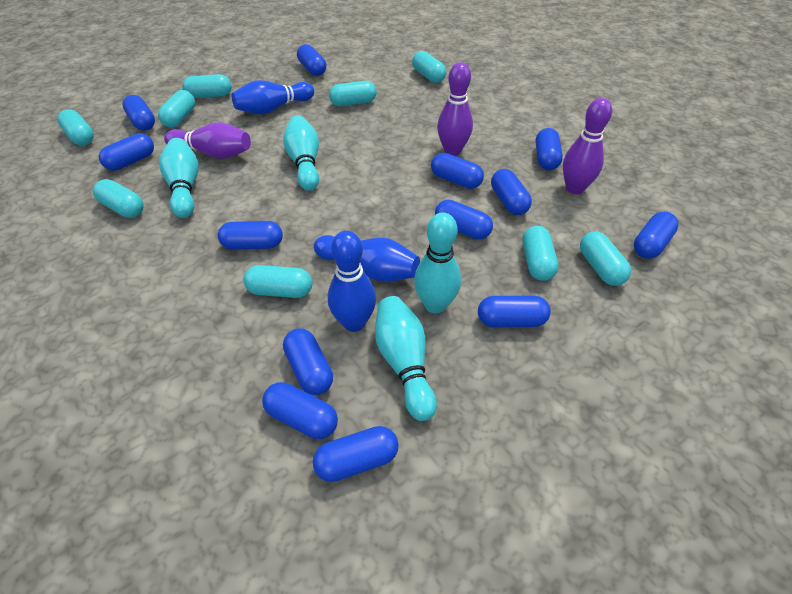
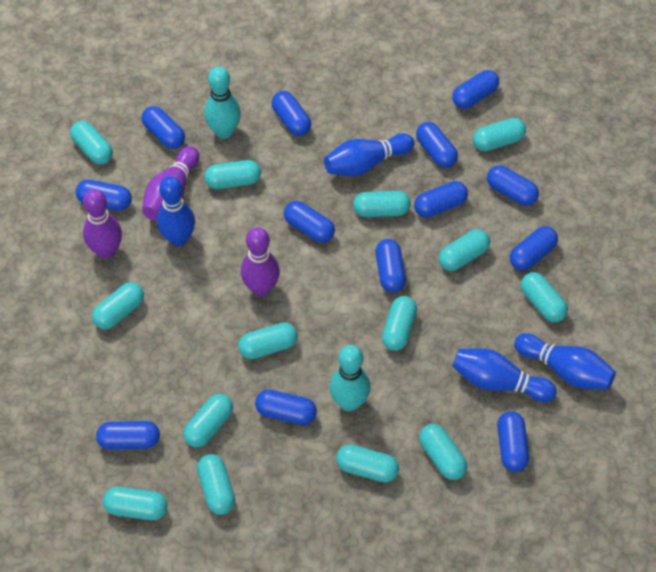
blue bowling pin: [232,80,314,114] [314,235,420,282] [328,231,376,332] = 3 -> [157,176,195,246] [324,133,414,176] [452,348,557,402] [514,333,616,389] = 4
turquoise bowling pin: [159,138,199,218] [283,115,319,191] [375,296,437,421] [414,212,461,314] = 4 -> [204,67,241,139] [330,345,370,411] = 2
turquoise capsule: [57,109,94,146] [93,179,144,218] [158,90,195,128] [182,74,232,98] [243,265,312,298] [329,81,377,106] [412,51,446,83] [522,226,559,281] [580,231,631,286] = 9 -> [70,121,113,165] [92,282,144,329] [103,487,167,520] [183,394,233,447] [197,454,235,515] [205,160,261,189] [238,322,298,359] [336,445,399,482] [353,191,411,217] [382,296,417,351] [419,424,467,480] [439,229,490,271] [473,118,526,151] [521,272,568,322] = 14

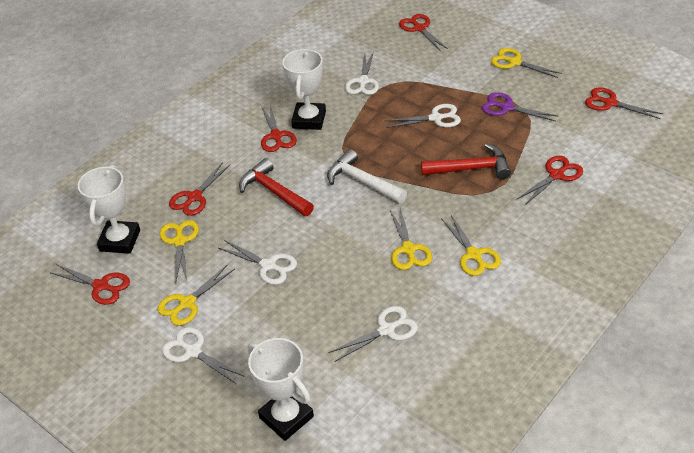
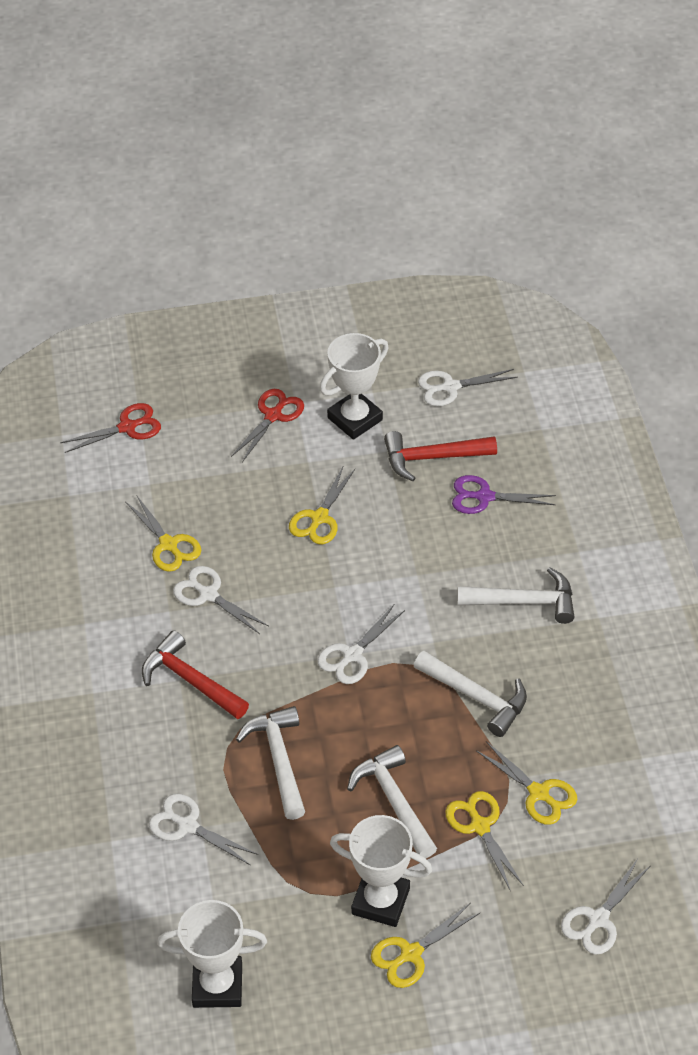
red scissors: [50,264,130,305] [169,162,231,216] [261,104,297,152] [399,14,448,51] [517,156,583,205] [585,88,663,119] = 6 -> [60,403,161,453] [231,389,304,462] = 2
white hammer: [327,149,407,204] = 1 -> [236,706,305,820] [347,745,437,858] [414,651,527,737] [457,567,575,624] = 4

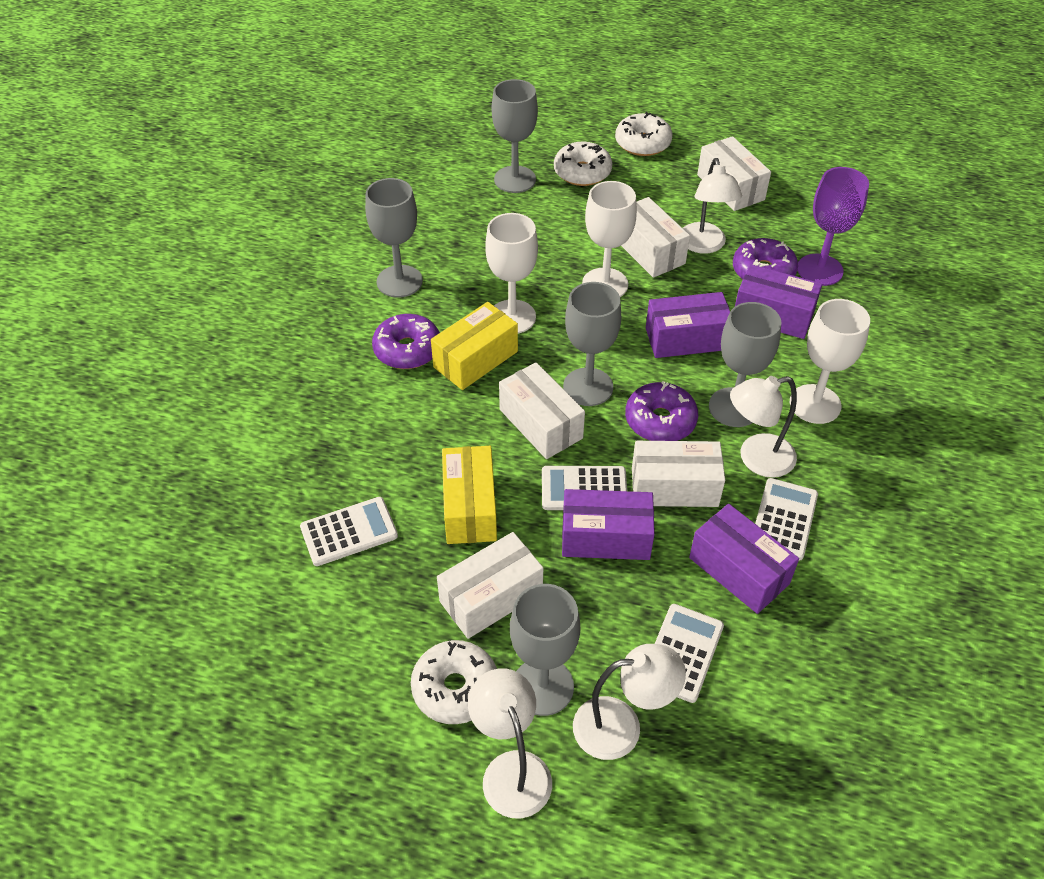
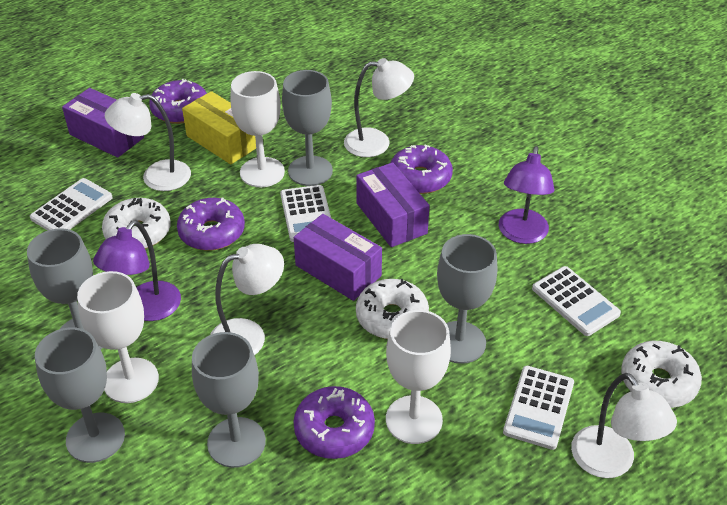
purple box: [562,489,655,560] [646,292,730,358] [689,504,799,614] [735,264,822,339] = 4 -> [62,88,144,158] [294,214,382,301] [356,162,430,247] = 3
purple donut: [372,314,440,369] [625,381,698,441] [733,238,798,280] = 3 -> [149,79,207,124] [177,198,245,251] [293,386,375,459] [390,145,453,194] = 4
purple goblet: [797,167,869,286] = 1 -> none = 0
purple lamp: none = 0 -> [93,220,181,321] [499,146,554,244] = 2
white box: [437,532,543,639] [499,362,585,459] [621,197,690,278] [632,441,725,507] [697,136,771,211] = 5 -> none = 0
yellow box: [431,302,518,390] [442,446,497,544] = 2 -> [182,91,256,164] = 1

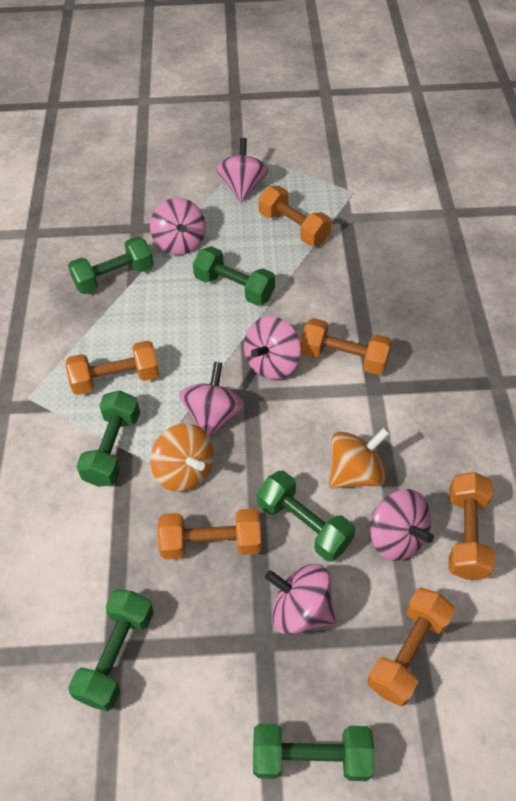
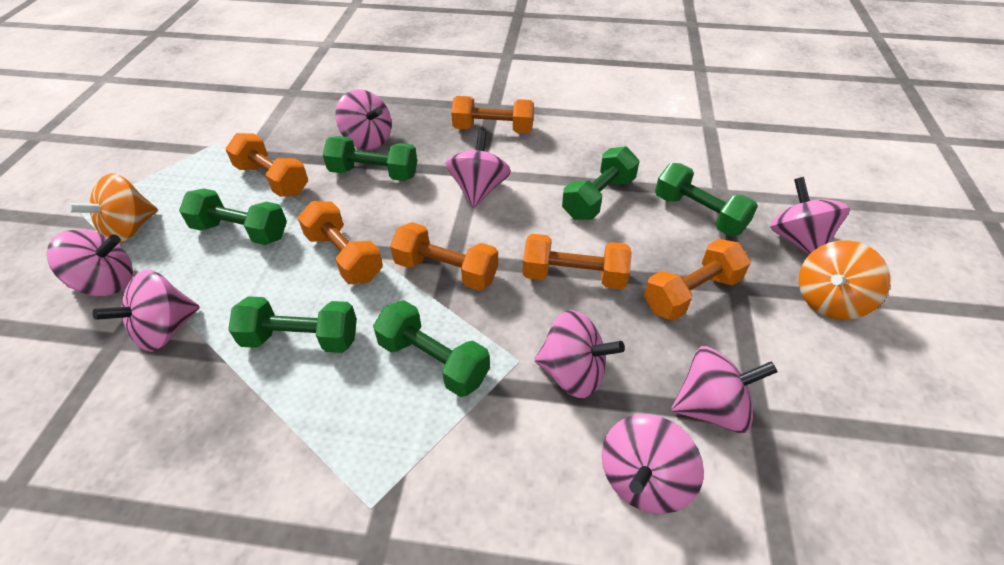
pink spinning top: [150,198,206,255] [179,362,245,437] [216,138,269,202] [244,316,301,379] [265,564,336,635] [370,489,434,561] = 6 -> [47,229,133,296] [93,269,200,352] [335,89,392,150] [446,130,511,208] [534,310,625,398] [602,414,704,514] [671,346,778,433] [770,177,850,255] = 8

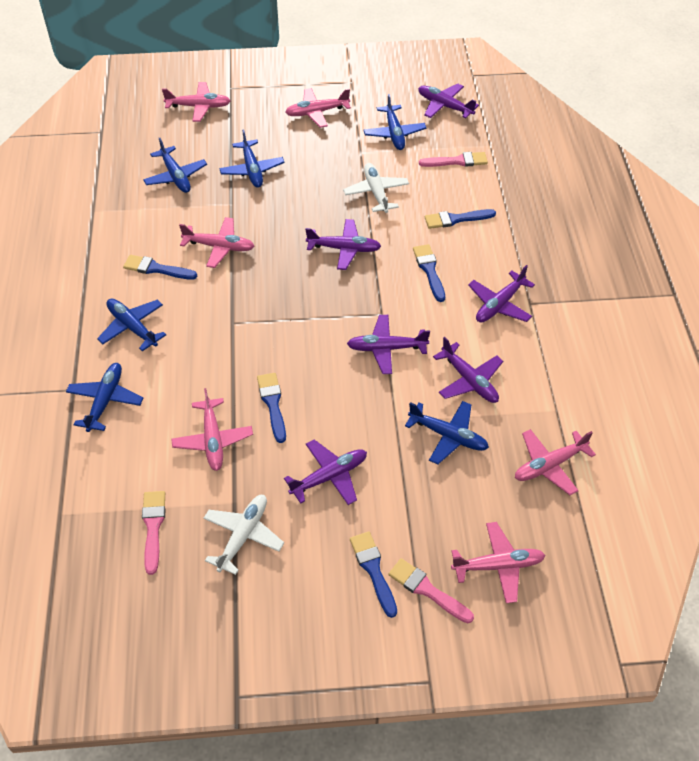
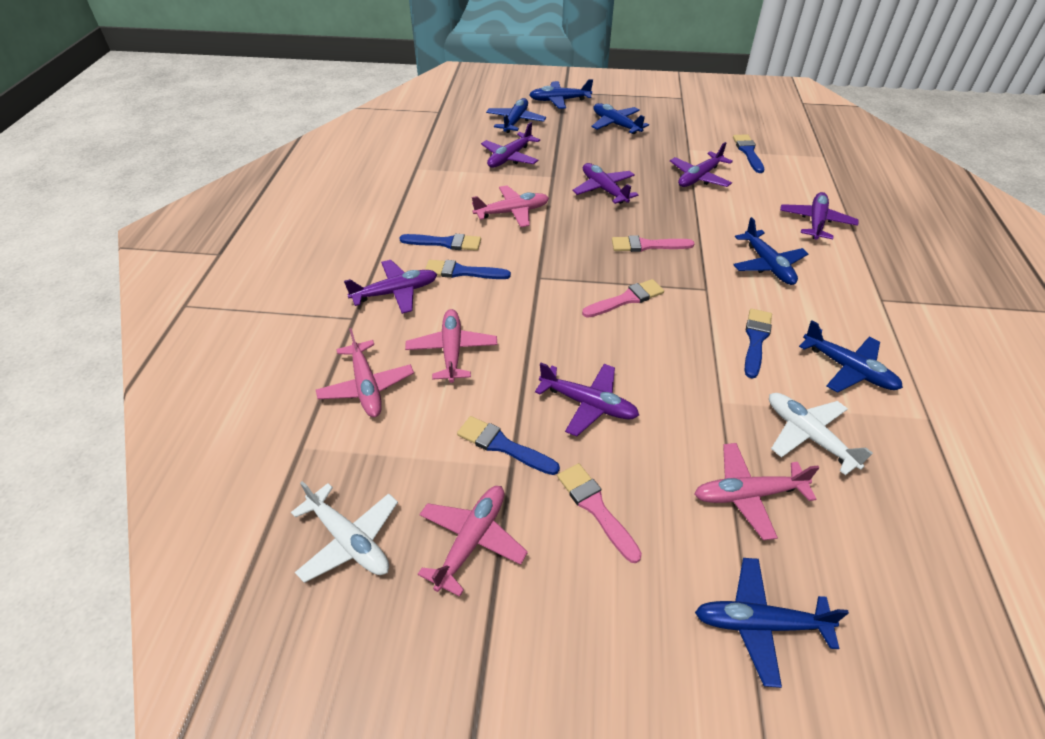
pink plane: [162,82,230,122] [171,388,253,471] [179,217,254,268] [285,88,351,128] [451,522,545,603] [515,429,596,495] = 6 -> [316,328,414,417] [405,309,498,383] [418,486,528,597] [472,185,549,227] [694,443,819,540] = 5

* _Aim of the exercise_: Give an exact copy of the data, and omit any pictures it holds.

* _Solution to the problem_:
blue bowling pin: [232,80,314,114] [314,235,420,282] [328,231,376,332] = 3 -> [157,176,195,246] [324,133,414,176] [452,348,557,402] [514,333,616,389] = 4
turquoise bowling pin: [159,138,199,218] [283,115,319,191] [375,296,437,421] [414,212,461,314] = 4 -> [204,67,241,139] [330,345,370,411] = 2
turquoise capsule: [57,109,94,146] [93,179,144,218] [158,90,195,128] [182,74,232,98] [243,265,312,298] [329,81,377,106] [412,51,446,83] [522,226,559,281] [580,231,631,286] = 9 -> [70,121,113,165] [92,282,144,329] [103,487,167,520] [183,394,233,447] [197,454,235,515] [205,160,261,189] [238,322,298,359] [336,445,399,482] [353,191,411,217] [382,296,417,351] [419,424,467,480] [439,229,490,271] [473,118,526,151] [521,272,568,322] = 14

red scissors: [50,264,130,305] [169,162,231,216] [261,104,297,152] [399,14,448,51] [517,156,583,205] [585,88,663,119] = 6 -> [60,403,161,453] [231,389,304,462] = 2
white hammer: [327,149,407,204] = 1 -> [236,706,305,820] [347,745,437,858] [414,651,527,737] [457,567,575,624] = 4

purple box: [562,489,655,560] [646,292,730,358] [689,504,799,614] [735,264,822,339] = 4 -> [62,88,144,158] [294,214,382,301] [356,162,430,247] = 3
purple donut: [372,314,440,369] [625,381,698,441] [733,238,798,280] = 3 -> [149,79,207,124] [177,198,245,251] [293,386,375,459] [390,145,453,194] = 4
purple goblet: [797,167,869,286] = 1 -> none = 0
purple lamp: none = 0 -> [93,220,181,321] [499,146,554,244] = 2
white box: [437,532,543,639] [499,362,585,459] [621,197,690,278] [632,441,725,507] [697,136,771,211] = 5 -> none = 0
yellow box: [431,302,518,390] [442,446,497,544] = 2 -> [182,91,256,164] = 1

pink spinning top: [150,198,206,255] [179,362,245,437] [216,138,269,202] [244,316,301,379] [265,564,336,635] [370,489,434,561] = 6 -> [47,229,133,296] [93,269,200,352] [335,89,392,150] [446,130,511,208] [534,310,625,398] [602,414,704,514] [671,346,778,433] [770,177,850,255] = 8

pink plane: [162,82,230,122] [171,388,253,471] [179,217,254,268] [285,88,351,128] [451,522,545,603] [515,429,596,495] = 6 -> [316,328,414,417] [405,309,498,383] [418,486,528,597] [472,185,549,227] [694,443,819,540] = 5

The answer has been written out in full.